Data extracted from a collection
'''
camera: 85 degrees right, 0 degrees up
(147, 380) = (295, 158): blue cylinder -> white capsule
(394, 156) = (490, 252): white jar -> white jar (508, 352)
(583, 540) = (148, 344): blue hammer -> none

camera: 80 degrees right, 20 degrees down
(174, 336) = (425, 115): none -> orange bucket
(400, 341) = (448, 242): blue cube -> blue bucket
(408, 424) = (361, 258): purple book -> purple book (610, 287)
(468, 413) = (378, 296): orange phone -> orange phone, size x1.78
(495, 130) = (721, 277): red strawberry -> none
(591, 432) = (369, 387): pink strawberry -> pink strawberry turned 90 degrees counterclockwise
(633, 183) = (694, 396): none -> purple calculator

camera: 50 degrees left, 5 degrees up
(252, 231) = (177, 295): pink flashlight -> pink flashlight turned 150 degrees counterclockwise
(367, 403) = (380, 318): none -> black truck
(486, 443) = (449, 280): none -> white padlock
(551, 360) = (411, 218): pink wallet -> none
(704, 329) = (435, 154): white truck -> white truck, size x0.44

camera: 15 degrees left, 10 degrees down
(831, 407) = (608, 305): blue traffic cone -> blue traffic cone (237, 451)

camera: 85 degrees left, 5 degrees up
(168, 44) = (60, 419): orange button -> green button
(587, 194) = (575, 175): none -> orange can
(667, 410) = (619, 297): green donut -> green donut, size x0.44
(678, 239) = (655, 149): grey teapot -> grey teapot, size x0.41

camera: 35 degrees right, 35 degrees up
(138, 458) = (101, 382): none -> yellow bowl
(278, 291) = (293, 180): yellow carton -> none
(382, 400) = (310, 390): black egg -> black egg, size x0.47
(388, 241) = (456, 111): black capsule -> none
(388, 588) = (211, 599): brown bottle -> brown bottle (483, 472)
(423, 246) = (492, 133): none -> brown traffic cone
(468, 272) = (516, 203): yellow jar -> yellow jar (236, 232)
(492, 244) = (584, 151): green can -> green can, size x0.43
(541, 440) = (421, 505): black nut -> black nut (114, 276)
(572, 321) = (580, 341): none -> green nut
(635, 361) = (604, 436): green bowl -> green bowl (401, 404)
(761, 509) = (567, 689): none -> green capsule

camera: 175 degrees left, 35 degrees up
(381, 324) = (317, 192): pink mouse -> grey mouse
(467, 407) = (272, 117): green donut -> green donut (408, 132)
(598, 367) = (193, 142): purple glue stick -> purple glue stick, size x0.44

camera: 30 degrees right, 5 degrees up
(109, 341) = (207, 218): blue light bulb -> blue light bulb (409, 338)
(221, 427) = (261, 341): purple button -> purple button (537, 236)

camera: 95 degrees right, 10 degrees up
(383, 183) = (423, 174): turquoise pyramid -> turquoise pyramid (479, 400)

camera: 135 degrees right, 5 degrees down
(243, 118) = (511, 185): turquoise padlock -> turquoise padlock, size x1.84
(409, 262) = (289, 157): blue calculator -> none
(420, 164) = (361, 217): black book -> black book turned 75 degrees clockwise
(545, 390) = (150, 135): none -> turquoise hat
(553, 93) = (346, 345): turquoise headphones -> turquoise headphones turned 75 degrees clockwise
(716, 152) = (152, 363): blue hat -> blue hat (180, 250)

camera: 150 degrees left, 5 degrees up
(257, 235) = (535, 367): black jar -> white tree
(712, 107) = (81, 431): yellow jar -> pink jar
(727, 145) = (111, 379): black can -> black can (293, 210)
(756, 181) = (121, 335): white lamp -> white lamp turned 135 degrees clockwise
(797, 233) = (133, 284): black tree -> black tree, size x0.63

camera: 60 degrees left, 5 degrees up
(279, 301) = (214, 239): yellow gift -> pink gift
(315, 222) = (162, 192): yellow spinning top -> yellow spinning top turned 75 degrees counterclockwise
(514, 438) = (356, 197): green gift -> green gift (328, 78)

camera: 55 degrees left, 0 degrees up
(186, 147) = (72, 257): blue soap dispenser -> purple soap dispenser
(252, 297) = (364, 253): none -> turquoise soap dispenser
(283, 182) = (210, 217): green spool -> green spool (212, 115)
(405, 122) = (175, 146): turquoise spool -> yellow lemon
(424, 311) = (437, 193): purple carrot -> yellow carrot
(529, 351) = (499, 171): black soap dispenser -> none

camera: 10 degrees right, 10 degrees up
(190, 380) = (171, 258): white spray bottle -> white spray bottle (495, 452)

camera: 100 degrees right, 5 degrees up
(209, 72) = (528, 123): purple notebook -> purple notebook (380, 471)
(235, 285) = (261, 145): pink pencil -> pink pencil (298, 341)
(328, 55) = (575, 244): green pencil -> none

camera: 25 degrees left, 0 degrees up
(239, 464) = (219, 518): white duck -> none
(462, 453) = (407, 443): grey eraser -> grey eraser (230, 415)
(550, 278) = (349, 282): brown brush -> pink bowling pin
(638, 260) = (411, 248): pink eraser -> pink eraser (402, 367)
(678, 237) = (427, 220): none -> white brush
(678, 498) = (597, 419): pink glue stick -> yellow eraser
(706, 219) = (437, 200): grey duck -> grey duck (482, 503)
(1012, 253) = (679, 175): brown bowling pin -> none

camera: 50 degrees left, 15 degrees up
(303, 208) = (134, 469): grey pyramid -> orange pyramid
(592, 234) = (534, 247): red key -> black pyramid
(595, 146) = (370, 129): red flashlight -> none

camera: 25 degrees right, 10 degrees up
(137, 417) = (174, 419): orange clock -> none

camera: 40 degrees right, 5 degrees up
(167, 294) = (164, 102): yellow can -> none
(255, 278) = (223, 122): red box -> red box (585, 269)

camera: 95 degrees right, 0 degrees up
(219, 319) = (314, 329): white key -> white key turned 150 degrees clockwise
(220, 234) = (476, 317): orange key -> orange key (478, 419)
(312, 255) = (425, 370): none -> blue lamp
'''
▶ [WHAT YOU ARE ASKED TO DO]: Repeat the whole of the data above exactly, keeping every word.

▶ [EXERCISE ANSWER]:
camera: 85 degrees right, 0 degrees up
(147, 380) = (295, 158): blue cylinder -> white capsule
(394, 156) = (490, 252): white jar -> white jar (508, 352)
(583, 540) = (148, 344): blue hammer -> none

camera: 80 degrees right, 20 degrees down
(174, 336) = (425, 115): none -> orange bucket
(400, 341) = (448, 242): blue cube -> blue bucket
(408, 424) = (361, 258): purple book -> purple book (610, 287)
(468, 413) = (378, 296): orange phone -> orange phone, size x1.78
(495, 130) = (721, 277): red strawberry -> none
(591, 432) = (369, 387): pink strawberry -> pink strawberry turned 90 degrees counterclockwise
(633, 183) = (694, 396): none -> purple calculator

camera: 50 degrees left, 5 degrees up
(252, 231) = (177, 295): pink flashlight -> pink flashlight turned 150 degrees counterclockwise
(367, 403) = (380, 318): none -> black truck
(486, 443) = (449, 280): none -> white padlock
(551, 360) = (411, 218): pink wallet -> none
(704, 329) = (435, 154): white truck -> white truck, size x0.44

camera: 15 degrees left, 10 degrees down
(831, 407) = (608, 305): blue traffic cone -> blue traffic cone (237, 451)

camera: 85 degrees left, 5 degrees up
(168, 44) = (60, 419): orange button -> green button
(587, 194) = (575, 175): none -> orange can
(667, 410) = (619, 297): green donut -> green donut, size x0.44
(678, 239) = (655, 149): grey teapot -> grey teapot, size x0.41

camera: 35 degrees right, 35 degrees up
(138, 458) = (101, 382): none -> yellow bowl
(278, 291) = (293, 180): yellow carton -> none
(382, 400) = (310, 390): black egg -> black egg, size x0.47
(388, 241) = (456, 111): black capsule -> none
(388, 588) = (211, 599): brown bottle -> brown bottle (483, 472)
(423, 246) = (492, 133): none -> brown traffic cone
(468, 272) = (516, 203): yellow jar -> yellow jar (236, 232)
(492, 244) = (584, 151): green can -> green can, size x0.43
(541, 440) = (421, 505): black nut -> black nut (114, 276)
(572, 321) = (580, 341): none -> green nut
(635, 361) = (604, 436): green bowl -> green bowl (401, 404)
(761, 509) = (567, 689): none -> green capsule

camera: 175 degrees left, 35 degrees up
(381, 324) = (317, 192): pink mouse -> grey mouse
(467, 407) = (272, 117): green donut -> green donut (408, 132)
(598, 367) = (193, 142): purple glue stick -> purple glue stick, size x0.44

camera: 30 degrees right, 5 degrees up
(109, 341) = (207, 218): blue light bulb -> blue light bulb (409, 338)
(221, 427) = (261, 341): purple button -> purple button (537, 236)

camera: 95 degrees right, 10 degrees up
(383, 183) = (423, 174): turquoise pyramid -> turquoise pyramid (479, 400)

camera: 135 degrees right, 5 degrees down
(243, 118) = (511, 185): turquoise padlock -> turquoise padlock, size x1.84
(409, 262) = (289, 157): blue calculator -> none
(420, 164) = (361, 217): black book -> black book turned 75 degrees clockwise
(545, 390) = (150, 135): none -> turquoise hat
(553, 93) = (346, 345): turquoise headphones -> turquoise headphones turned 75 degrees clockwise
(716, 152) = (152, 363): blue hat -> blue hat (180, 250)

camera: 150 degrees left, 5 degrees up
(257, 235) = (535, 367): black jar -> white tree
(712, 107) = (81, 431): yellow jar -> pink jar
(727, 145) = (111, 379): black can -> black can (293, 210)
(756, 181) = (121, 335): white lamp -> white lamp turned 135 degrees clockwise
(797, 233) = (133, 284): black tree -> black tree, size x0.63

camera: 60 degrees left, 5 degrees up
(279, 301) = (214, 239): yellow gift -> pink gift
(315, 222) = (162, 192): yellow spinning top -> yellow spinning top turned 75 degrees counterclockwise
(514, 438) = (356, 197): green gift -> green gift (328, 78)

camera: 55 degrees left, 0 degrees up
(186, 147) = (72, 257): blue soap dispenser -> purple soap dispenser
(252, 297) = (364, 253): none -> turquoise soap dispenser
(283, 182) = (210, 217): green spool -> green spool (212, 115)
(405, 122) = (175, 146): turquoise spool -> yellow lemon
(424, 311) = (437, 193): purple carrot -> yellow carrot
(529, 351) = (499, 171): black soap dispenser -> none

camera: 10 degrees right, 10 degrees up
(190, 380) = (171, 258): white spray bottle -> white spray bottle (495, 452)

camera: 100 degrees right, 5 degrees up
(209, 72) = (528, 123): purple notebook -> purple notebook (380, 471)
(235, 285) = (261, 145): pink pencil -> pink pencil (298, 341)
(328, 55) = (575, 244): green pencil -> none

camera: 25 degrees left, 0 degrees up
(239, 464) = (219, 518): white duck -> none
(462, 453) = (407, 443): grey eraser -> grey eraser (230, 415)
(550, 278) = (349, 282): brown brush -> pink bowling pin
(638, 260) = (411, 248): pink eraser -> pink eraser (402, 367)
(678, 237) = (427, 220): none -> white brush
(678, 498) = (597, 419): pink glue stick -> yellow eraser
(706, 219) = (437, 200): grey duck -> grey duck (482, 503)
(1012, 253) = (679, 175): brown bowling pin -> none

camera: 50 degrees left, 15 degrees up
(303, 208) = (134, 469): grey pyramid -> orange pyramid
(592, 234) = (534, 247): red key -> black pyramid
(595, 146) = (370, 129): red flashlight -> none

camera: 25 degrees right, 10 degrees up
(137, 417) = (174, 419): orange clock -> none

camera: 40 degrees right, 5 degrees up
(167, 294) = (164, 102): yellow can -> none
(255, 278) = (223, 122): red box -> red box (585, 269)

camera: 95 degrees right, 0 degrees up
(219, 319) = (314, 329): white key -> white key turned 150 degrees clockwise
(220, 234) = (476, 317): orange key -> orange key (478, 419)
(312, 255) = (425, 370): none -> blue lamp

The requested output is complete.